- [PROBLEM DESCRIPTION]: One range is to be output from the listing below, exactly as written: the line with "green cupcake: 6 -> 4" to the line with "white strawberry: 5 -> 3", both kept.

- [EXERCISE DATA]:
==================================================

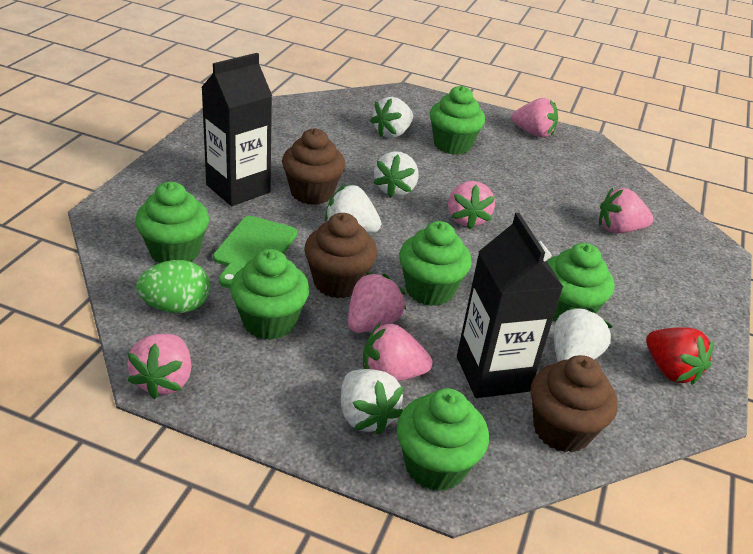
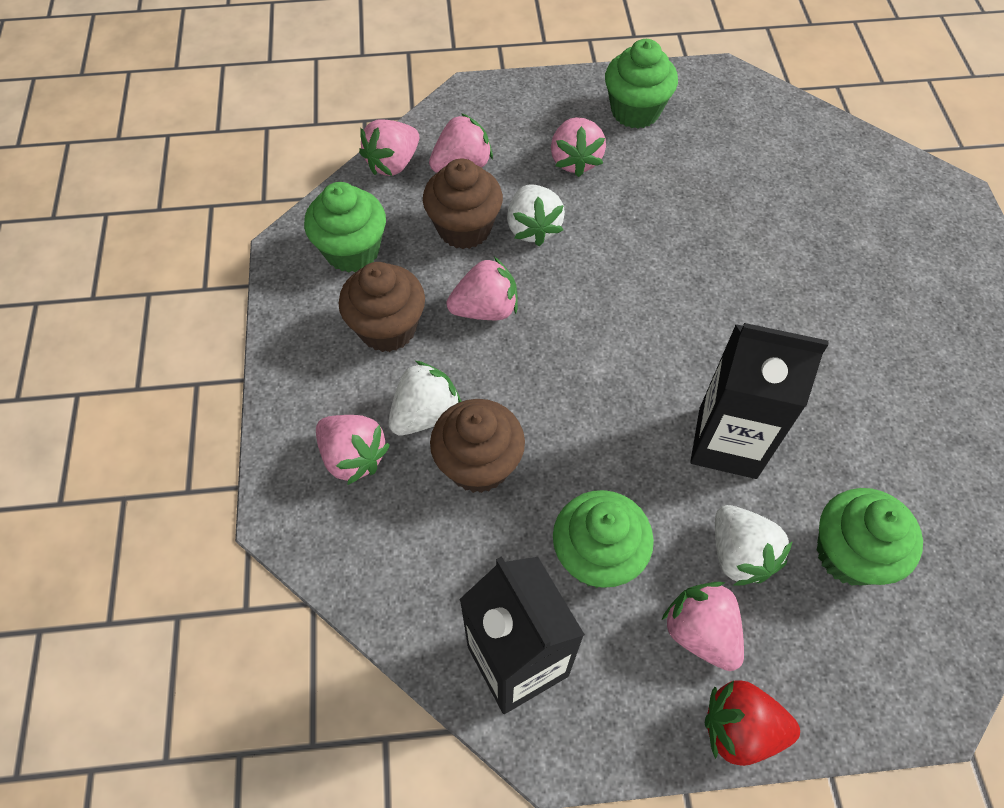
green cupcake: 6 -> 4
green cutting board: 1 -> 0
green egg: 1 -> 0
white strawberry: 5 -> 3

==================================================

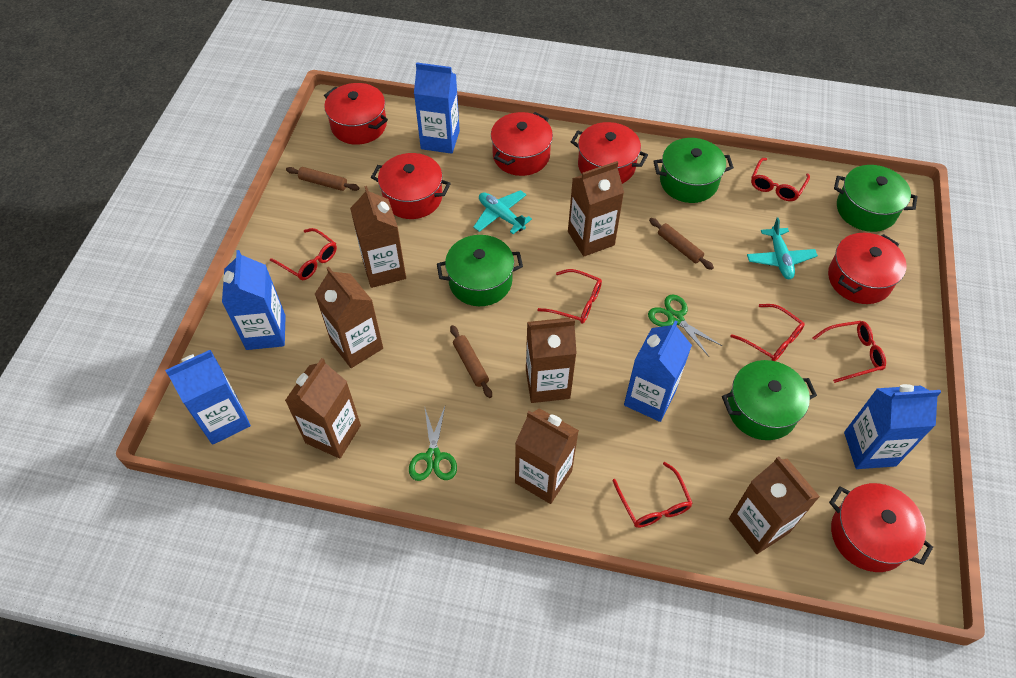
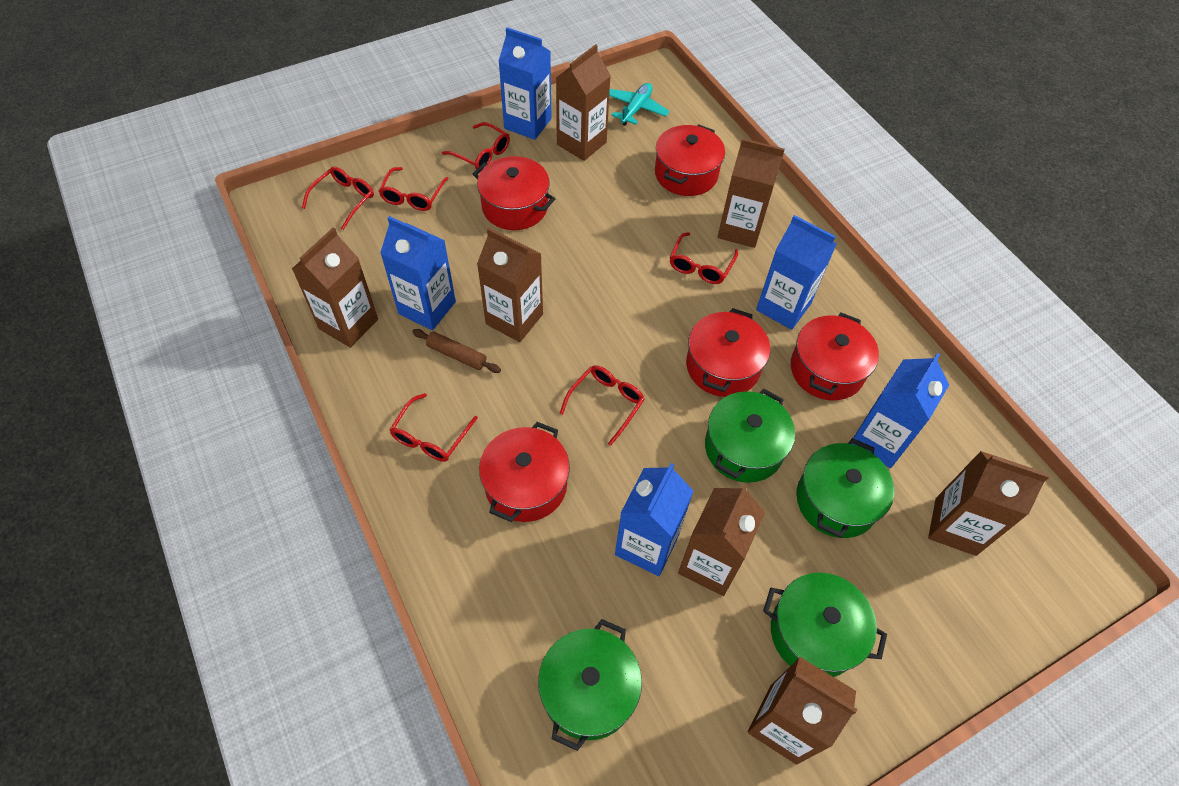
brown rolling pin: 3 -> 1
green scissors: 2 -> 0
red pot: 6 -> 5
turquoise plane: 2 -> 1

==================================================

- [ANSWER BOX]:
green cupcake: 6 -> 4
green cutting board: 1 -> 0
green egg: 1 -> 0
white strawberry: 5 -> 3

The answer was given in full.